:: What is needed ::
Line by line, copy out the entries exactly and leave the pictures behind.

---- Excerpted records

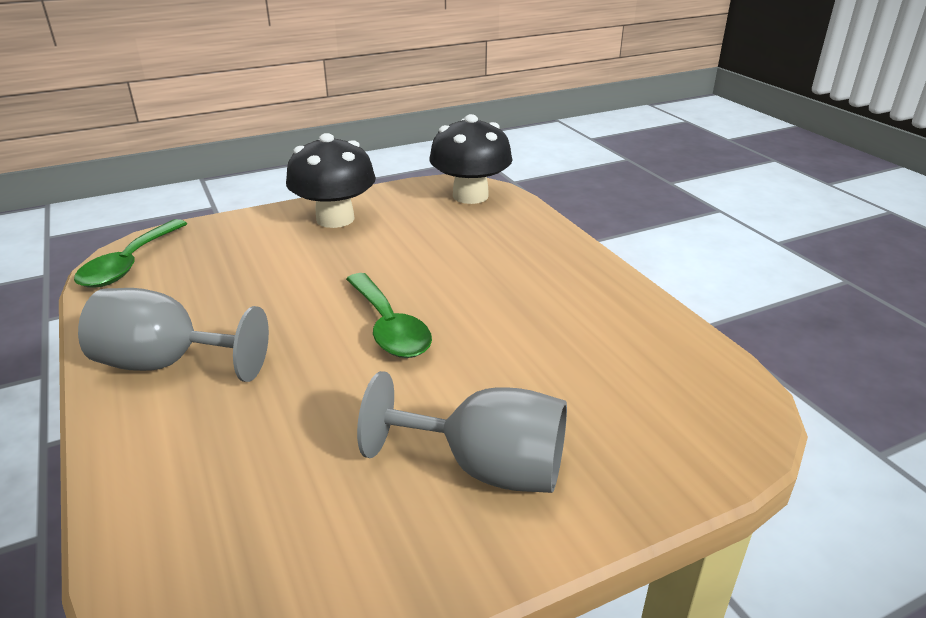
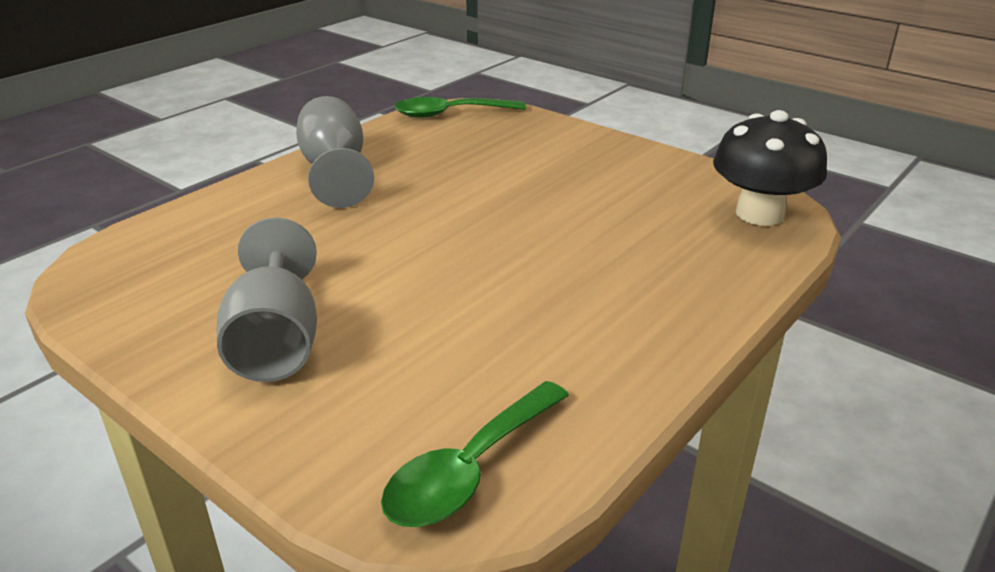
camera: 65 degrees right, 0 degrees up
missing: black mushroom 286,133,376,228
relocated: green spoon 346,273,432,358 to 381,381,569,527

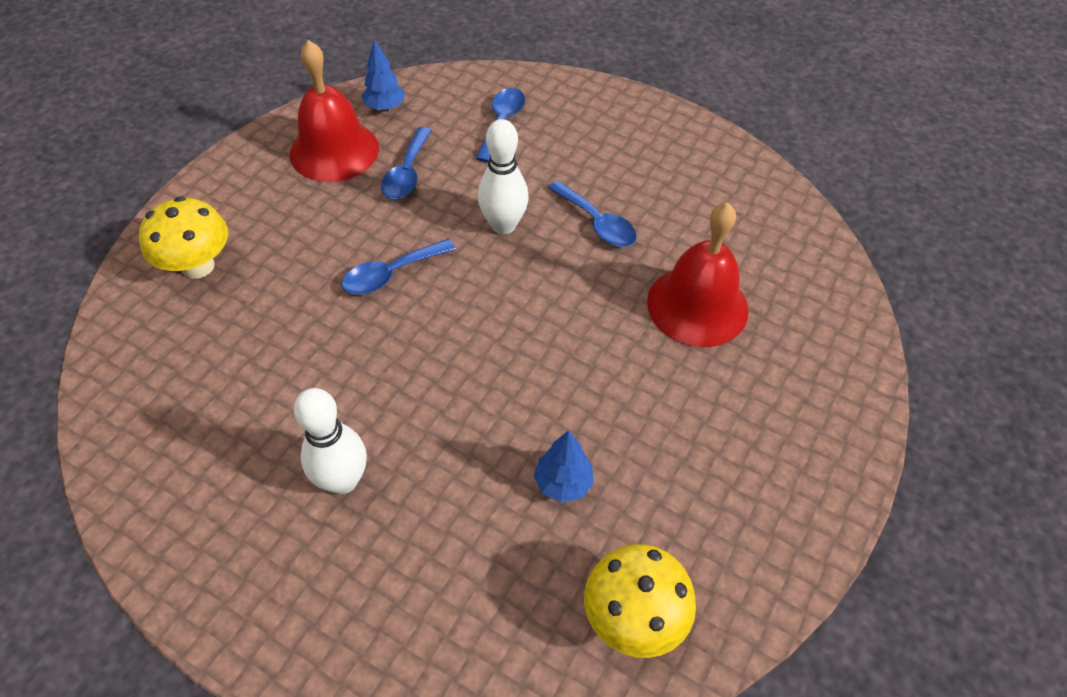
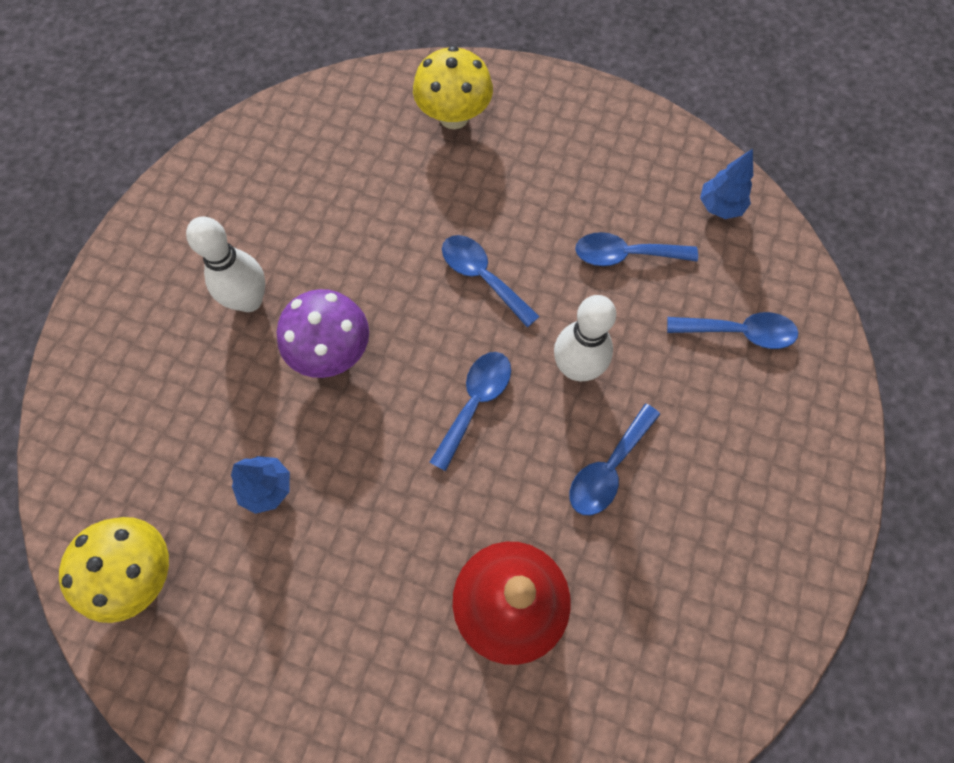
camera: 80 degrees right, 15 degrees up
missing: red bell 290,40,379,182
appeared: purple mushroom 277,289,369,378; blue spoon 429,352,511,471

--------

:: Response area ::
camera: 65 degrees right, 0 degrees up
missing: black mushroom 286,133,376,228
relocated: green spoon 346,273,432,358 to 381,381,569,527

camera: 80 degrees right, 15 degrees up
missing: red bell 290,40,379,182
appeared: purple mushroom 277,289,369,378; blue spoon 429,352,511,471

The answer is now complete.